━━━━━ Exercise data
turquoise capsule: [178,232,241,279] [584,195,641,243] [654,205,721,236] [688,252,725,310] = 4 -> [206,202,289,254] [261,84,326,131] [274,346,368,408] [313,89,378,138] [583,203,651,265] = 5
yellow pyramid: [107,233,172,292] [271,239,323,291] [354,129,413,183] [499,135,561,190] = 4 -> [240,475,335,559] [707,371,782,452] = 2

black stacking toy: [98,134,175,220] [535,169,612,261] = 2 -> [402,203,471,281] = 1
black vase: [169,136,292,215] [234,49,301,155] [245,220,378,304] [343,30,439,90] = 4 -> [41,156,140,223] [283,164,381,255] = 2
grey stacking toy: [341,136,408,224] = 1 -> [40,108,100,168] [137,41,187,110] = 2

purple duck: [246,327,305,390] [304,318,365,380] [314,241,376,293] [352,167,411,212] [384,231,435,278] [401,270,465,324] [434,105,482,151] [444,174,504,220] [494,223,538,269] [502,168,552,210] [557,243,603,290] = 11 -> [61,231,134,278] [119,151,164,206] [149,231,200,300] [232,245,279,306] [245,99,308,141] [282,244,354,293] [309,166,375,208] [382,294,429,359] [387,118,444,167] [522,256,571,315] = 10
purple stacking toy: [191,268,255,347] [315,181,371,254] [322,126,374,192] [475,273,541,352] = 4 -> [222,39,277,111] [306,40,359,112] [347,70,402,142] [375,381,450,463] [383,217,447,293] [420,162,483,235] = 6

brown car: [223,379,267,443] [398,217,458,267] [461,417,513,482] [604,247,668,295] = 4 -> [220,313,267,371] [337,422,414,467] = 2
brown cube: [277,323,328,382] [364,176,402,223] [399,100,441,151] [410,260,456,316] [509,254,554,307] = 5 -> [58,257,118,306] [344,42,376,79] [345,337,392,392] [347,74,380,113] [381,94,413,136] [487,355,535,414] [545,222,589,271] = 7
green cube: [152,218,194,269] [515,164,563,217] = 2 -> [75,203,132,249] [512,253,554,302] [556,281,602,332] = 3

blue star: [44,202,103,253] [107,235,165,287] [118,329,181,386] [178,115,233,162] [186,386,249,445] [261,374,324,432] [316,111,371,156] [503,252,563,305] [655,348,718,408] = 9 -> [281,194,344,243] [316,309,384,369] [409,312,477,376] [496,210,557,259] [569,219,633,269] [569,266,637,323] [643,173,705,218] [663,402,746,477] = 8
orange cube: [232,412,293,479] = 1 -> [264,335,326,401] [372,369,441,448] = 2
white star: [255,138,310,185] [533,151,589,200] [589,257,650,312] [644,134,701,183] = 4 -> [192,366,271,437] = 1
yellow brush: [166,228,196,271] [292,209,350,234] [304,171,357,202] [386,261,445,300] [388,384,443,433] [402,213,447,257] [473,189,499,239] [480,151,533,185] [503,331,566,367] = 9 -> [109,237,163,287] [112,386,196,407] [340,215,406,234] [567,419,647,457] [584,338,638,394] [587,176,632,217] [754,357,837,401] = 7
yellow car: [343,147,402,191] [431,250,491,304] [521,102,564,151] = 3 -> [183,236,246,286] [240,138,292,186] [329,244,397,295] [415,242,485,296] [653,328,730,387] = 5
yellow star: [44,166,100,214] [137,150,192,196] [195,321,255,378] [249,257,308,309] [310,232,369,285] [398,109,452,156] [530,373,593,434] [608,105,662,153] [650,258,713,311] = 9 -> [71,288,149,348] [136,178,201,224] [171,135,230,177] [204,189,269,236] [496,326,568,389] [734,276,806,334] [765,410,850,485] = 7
━━━━━━━━━━
What you should do:
Restate, please, word for word the span of records running from the first line to the line bearing "purple stacking toy: [191,268,255,347]", both included, and nothing outside it.

Output below:
turquoise capsule: [178,232,241,279] [584,195,641,243] [654,205,721,236] [688,252,725,310] = 4 -> [206,202,289,254] [261,84,326,131] [274,346,368,408] [313,89,378,138] [583,203,651,265] = 5
yellow pyramid: [107,233,172,292] [271,239,323,291] [354,129,413,183] [499,135,561,190] = 4 -> [240,475,335,559] [707,371,782,452] = 2

black stacking toy: [98,134,175,220] [535,169,612,261] = 2 -> [402,203,471,281] = 1
black vase: [169,136,292,215] [234,49,301,155] [245,220,378,304] [343,30,439,90] = 4 -> [41,156,140,223] [283,164,381,255] = 2
grey stacking toy: [341,136,408,224] = 1 -> [40,108,100,168] [137,41,187,110] = 2

purple duck: [246,327,305,390] [304,318,365,380] [314,241,376,293] [352,167,411,212] [384,231,435,278] [401,270,465,324] [434,105,482,151] [444,174,504,220] [494,223,538,269] [502,168,552,210] [557,243,603,290] = 11 -> [61,231,134,278] [119,151,164,206] [149,231,200,300] [232,245,279,306] [245,99,308,141] [282,244,354,293] [309,166,375,208] [382,294,429,359] [387,118,444,167] [522,256,571,315] = 10
purple stacking toy: [191,268,255,347] [315,181,371,254] [322,126,374,192] [475,273,541,352] = 4 -> [222,39,277,111] [306,40,359,112] [347,70,402,142] [375,381,450,463] [383,217,447,293] [420,162,483,235] = 6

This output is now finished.